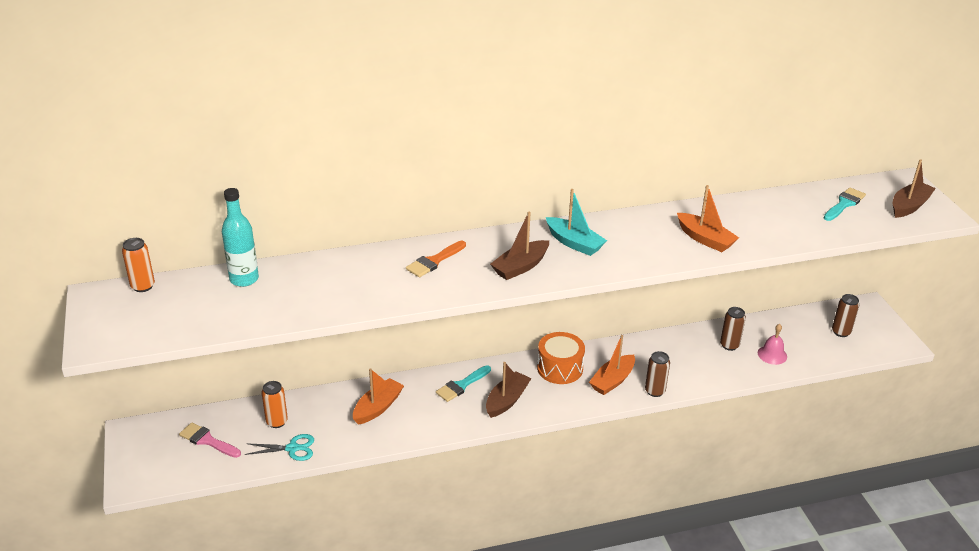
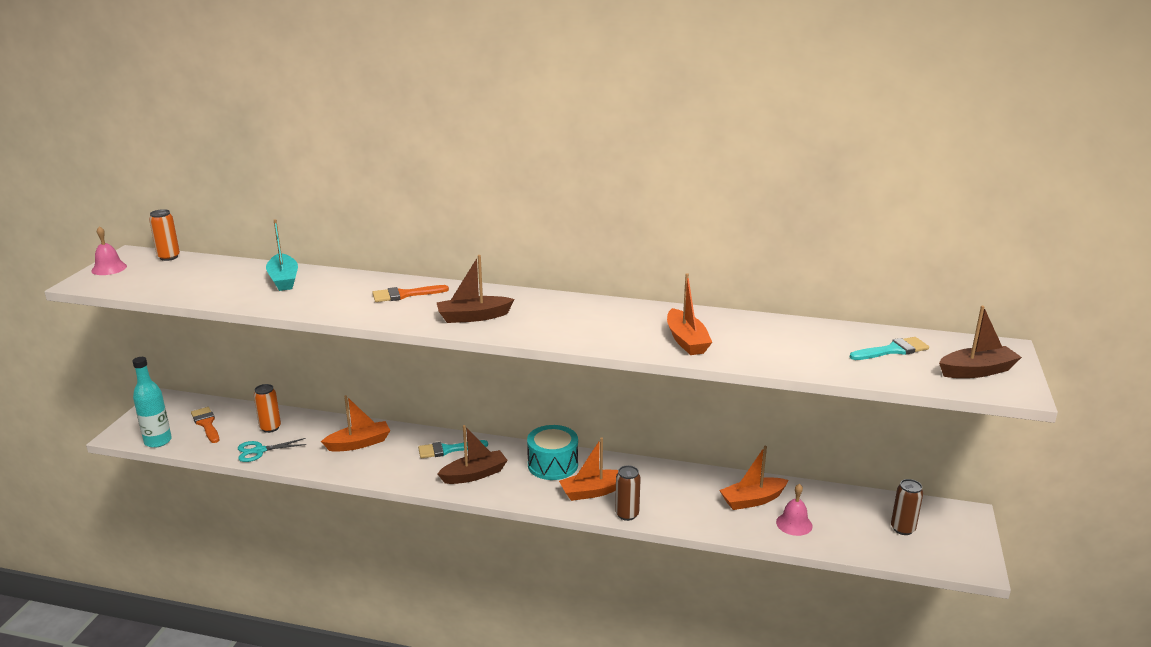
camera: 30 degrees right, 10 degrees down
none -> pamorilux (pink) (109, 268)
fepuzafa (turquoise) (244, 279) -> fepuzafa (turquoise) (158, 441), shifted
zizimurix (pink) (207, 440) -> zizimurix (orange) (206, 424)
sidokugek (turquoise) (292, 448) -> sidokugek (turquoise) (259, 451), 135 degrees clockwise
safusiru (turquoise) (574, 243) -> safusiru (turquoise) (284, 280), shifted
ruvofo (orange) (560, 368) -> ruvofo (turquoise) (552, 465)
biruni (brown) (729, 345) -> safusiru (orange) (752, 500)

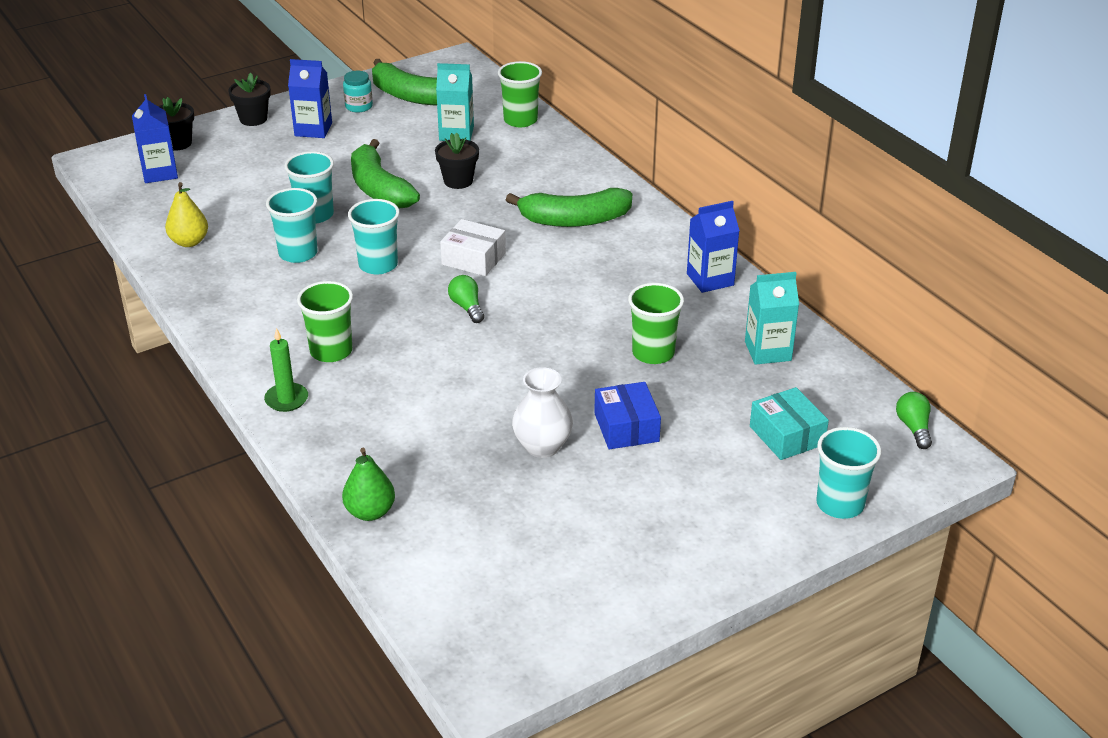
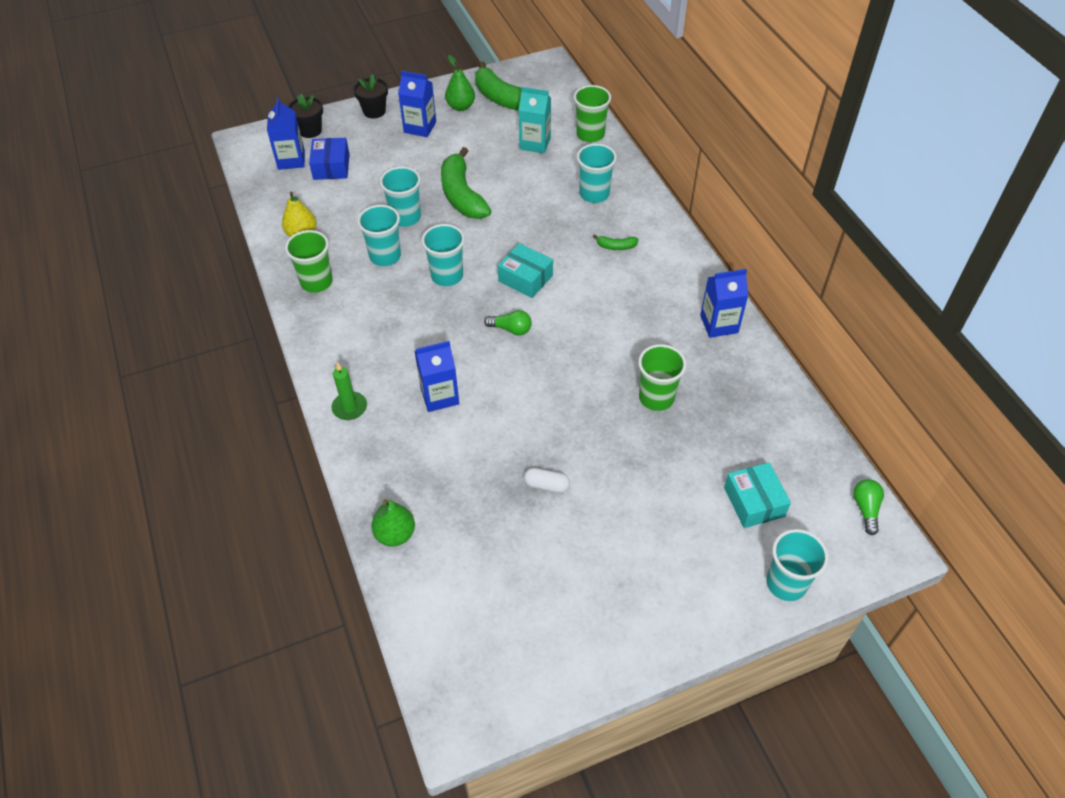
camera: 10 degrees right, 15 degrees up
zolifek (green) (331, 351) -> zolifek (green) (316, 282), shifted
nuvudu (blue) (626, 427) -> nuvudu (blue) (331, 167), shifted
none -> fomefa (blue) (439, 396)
━━━━
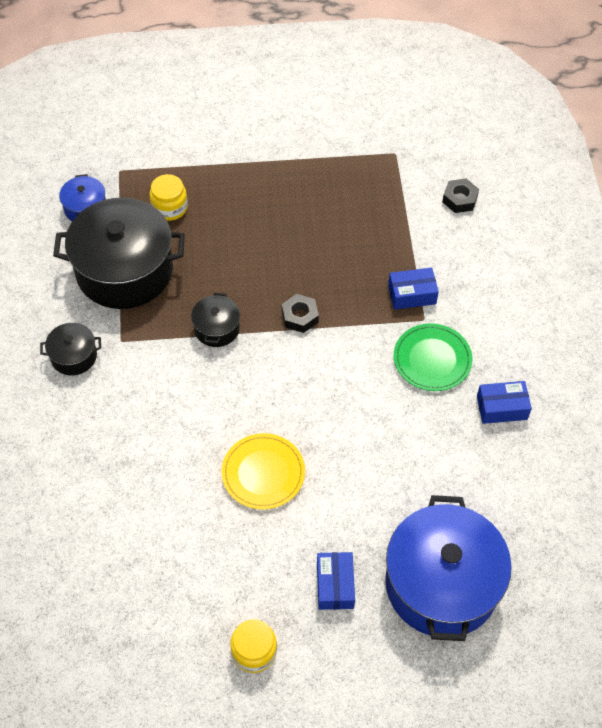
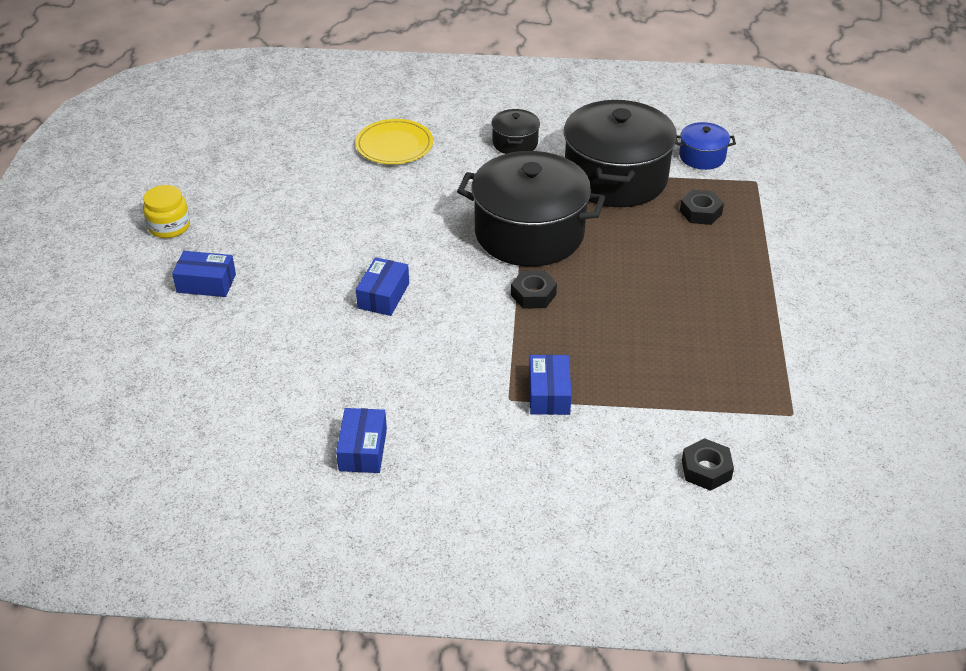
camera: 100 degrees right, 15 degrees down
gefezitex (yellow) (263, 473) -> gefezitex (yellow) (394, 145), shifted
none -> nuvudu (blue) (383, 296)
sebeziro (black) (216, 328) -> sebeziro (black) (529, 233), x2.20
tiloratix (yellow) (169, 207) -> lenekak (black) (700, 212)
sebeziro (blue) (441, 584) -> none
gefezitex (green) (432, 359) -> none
━━━━
Exercise directions:
The reply should hold exactly the lines above, starting at the line with "zizimurix (pink) (207, 440)" and ending at the line with "none -> fomefa (blue) (439, 396)", and no pictures.

Result for this exercise:
zizimurix (pink) (207, 440) -> zizimurix (orange) (206, 424)
sidokugek (turquoise) (292, 448) -> sidokugek (turquoise) (259, 451), 135 degrees clockwise
safusiru (turquoise) (574, 243) -> safusiru (turquoise) (284, 280), shifted
ruvofo (orange) (560, 368) -> ruvofo (turquoise) (552, 465)
biruni (brown) (729, 345) -> safusiru (orange) (752, 500)

camera: 10 degrees right, 15 degrees up
zolifek (green) (331, 351) -> zolifek (green) (316, 282), shifted
nuvudu (blue) (626, 427) -> nuvudu (blue) (331, 167), shifted
none -> fomefa (blue) (439, 396)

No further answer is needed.